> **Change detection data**
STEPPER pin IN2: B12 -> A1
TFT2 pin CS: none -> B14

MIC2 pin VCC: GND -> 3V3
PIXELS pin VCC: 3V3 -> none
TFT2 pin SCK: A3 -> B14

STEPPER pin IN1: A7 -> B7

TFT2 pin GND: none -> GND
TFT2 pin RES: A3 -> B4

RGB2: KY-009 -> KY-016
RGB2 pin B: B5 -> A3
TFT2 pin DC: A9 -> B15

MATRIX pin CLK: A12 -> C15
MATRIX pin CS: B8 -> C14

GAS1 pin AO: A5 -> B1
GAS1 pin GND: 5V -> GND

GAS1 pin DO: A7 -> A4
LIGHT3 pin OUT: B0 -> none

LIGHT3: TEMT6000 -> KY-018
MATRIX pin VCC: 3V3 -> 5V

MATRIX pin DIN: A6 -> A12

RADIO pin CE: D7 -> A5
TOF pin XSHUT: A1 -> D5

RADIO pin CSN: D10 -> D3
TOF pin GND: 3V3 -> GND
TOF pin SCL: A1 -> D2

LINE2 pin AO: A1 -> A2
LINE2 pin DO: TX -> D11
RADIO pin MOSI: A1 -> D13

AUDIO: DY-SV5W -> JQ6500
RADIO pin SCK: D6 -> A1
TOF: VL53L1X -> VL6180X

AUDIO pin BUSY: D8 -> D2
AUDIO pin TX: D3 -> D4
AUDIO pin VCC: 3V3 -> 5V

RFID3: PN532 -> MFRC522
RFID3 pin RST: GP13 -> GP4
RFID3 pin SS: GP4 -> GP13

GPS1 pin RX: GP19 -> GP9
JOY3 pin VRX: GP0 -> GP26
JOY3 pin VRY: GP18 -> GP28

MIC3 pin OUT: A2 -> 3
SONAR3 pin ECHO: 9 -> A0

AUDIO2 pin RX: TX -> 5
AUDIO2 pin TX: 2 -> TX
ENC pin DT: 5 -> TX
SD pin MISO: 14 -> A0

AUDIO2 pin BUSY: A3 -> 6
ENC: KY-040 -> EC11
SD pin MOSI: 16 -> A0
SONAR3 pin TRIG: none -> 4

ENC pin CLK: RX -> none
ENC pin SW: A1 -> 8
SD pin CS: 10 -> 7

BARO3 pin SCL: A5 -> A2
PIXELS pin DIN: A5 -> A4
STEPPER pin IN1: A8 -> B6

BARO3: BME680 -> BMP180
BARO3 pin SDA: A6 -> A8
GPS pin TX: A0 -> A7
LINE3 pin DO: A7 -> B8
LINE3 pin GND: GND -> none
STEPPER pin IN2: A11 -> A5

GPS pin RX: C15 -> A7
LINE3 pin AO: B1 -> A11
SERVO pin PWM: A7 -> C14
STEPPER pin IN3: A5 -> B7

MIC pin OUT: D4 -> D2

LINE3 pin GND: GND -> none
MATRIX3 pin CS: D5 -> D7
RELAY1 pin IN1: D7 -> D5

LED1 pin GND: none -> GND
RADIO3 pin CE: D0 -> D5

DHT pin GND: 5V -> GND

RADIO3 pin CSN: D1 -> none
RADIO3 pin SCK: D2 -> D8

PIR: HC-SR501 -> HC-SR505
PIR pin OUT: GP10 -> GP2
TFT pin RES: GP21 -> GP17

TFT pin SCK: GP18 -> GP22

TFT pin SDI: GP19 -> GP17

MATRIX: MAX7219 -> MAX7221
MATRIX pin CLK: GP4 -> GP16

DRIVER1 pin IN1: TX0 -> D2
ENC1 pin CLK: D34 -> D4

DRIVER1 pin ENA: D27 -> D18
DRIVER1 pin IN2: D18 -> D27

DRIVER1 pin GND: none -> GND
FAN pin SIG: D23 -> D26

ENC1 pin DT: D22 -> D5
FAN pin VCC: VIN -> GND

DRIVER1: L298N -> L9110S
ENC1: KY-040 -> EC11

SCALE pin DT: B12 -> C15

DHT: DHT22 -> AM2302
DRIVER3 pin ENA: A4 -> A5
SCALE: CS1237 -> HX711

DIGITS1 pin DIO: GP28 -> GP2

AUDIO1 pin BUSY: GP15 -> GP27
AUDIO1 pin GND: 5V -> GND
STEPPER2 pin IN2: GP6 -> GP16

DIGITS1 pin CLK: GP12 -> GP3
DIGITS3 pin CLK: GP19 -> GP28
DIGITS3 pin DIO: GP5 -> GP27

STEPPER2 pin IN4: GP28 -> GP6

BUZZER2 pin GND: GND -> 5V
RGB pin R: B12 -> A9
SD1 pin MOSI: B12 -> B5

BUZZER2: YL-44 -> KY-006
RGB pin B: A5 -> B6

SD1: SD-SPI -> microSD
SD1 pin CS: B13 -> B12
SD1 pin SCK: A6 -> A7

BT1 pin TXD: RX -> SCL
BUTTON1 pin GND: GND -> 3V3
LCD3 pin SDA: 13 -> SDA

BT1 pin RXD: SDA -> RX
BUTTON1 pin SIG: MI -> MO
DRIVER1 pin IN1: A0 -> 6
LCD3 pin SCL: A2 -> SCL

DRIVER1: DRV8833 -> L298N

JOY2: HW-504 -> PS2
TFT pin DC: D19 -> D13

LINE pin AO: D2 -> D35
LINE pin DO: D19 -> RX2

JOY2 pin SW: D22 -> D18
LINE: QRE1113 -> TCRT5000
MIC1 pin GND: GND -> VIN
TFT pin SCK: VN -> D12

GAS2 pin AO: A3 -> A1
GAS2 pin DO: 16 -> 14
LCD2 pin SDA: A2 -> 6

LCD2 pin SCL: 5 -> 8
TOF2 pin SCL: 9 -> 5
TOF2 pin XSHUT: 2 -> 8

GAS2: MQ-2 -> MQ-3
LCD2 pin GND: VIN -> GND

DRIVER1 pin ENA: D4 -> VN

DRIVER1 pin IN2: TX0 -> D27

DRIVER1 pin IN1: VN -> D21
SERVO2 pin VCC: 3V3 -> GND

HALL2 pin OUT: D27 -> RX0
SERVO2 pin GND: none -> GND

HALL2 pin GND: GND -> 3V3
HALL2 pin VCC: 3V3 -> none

> **Task instructions**
Gather up, from the records above, each line where the word "PIXELS" appears.

> **Exercise response**
PIXELS pin VCC: 3V3 -> none
PIXELS pin DIN: A5 -> A4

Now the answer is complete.